### Material supplied
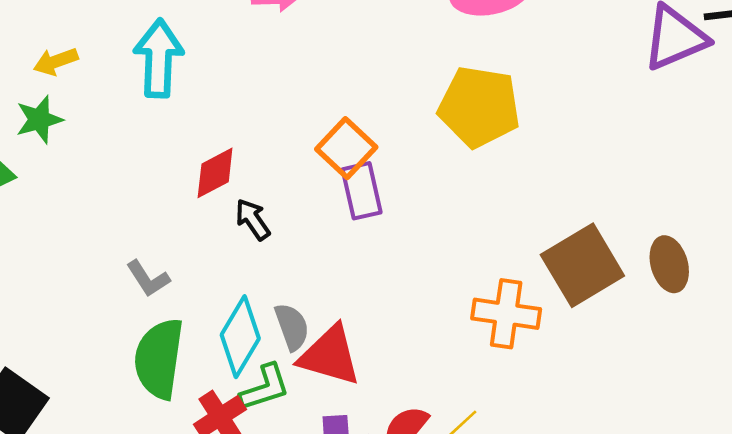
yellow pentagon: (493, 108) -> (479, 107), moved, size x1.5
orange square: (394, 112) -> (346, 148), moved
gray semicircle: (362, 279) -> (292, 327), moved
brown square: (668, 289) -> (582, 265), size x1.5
* * *
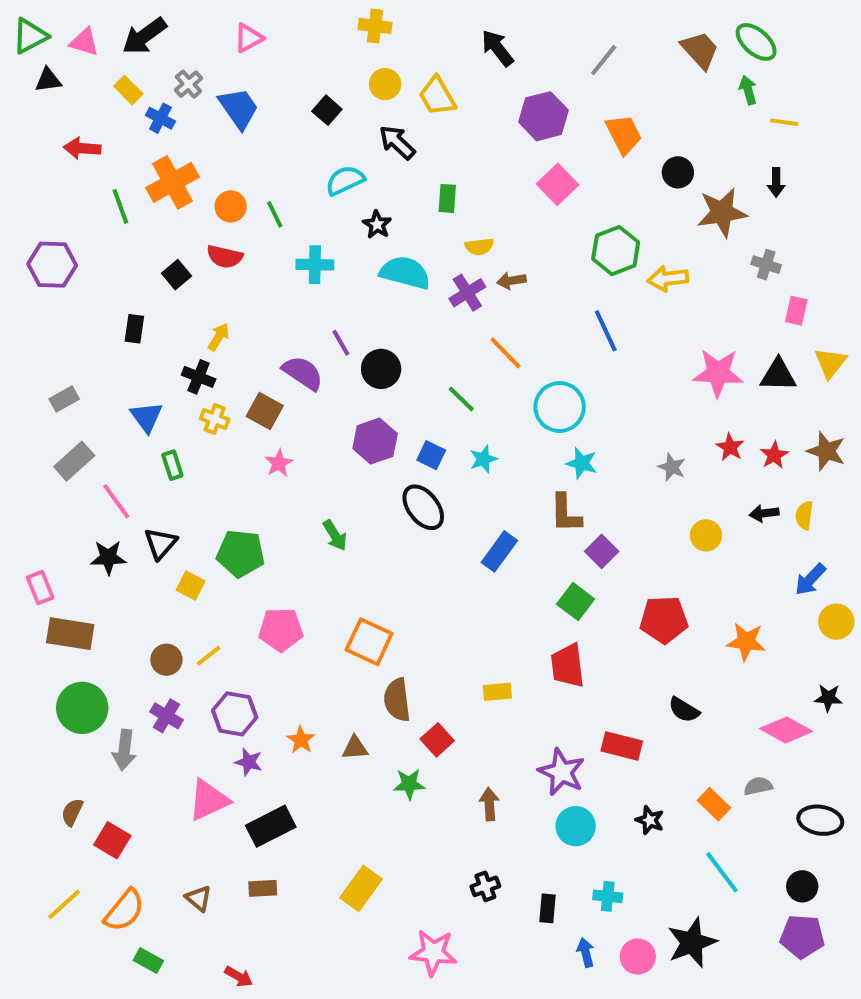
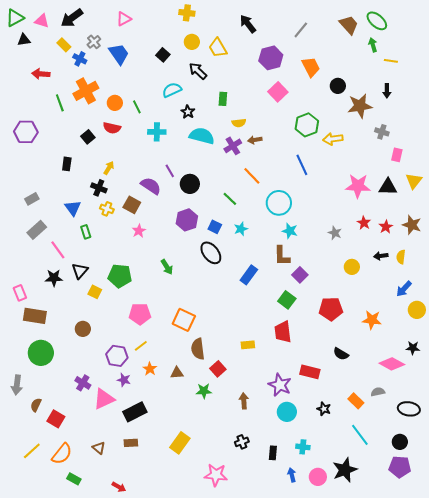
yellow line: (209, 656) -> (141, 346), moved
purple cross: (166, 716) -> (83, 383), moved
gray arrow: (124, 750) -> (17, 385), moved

### Instructions for the task
What you return must be an exact retyping of the lines above starting at the line with "orange square: (394, 112)" and ending at the line with "brown square: (668, 289)", and nothing besides.

### Your response
orange square: (394, 112) -> (346, 148), moved
gray semicircle: (362, 279) -> (292, 327), moved
brown square: (668, 289) -> (582, 265), size x1.5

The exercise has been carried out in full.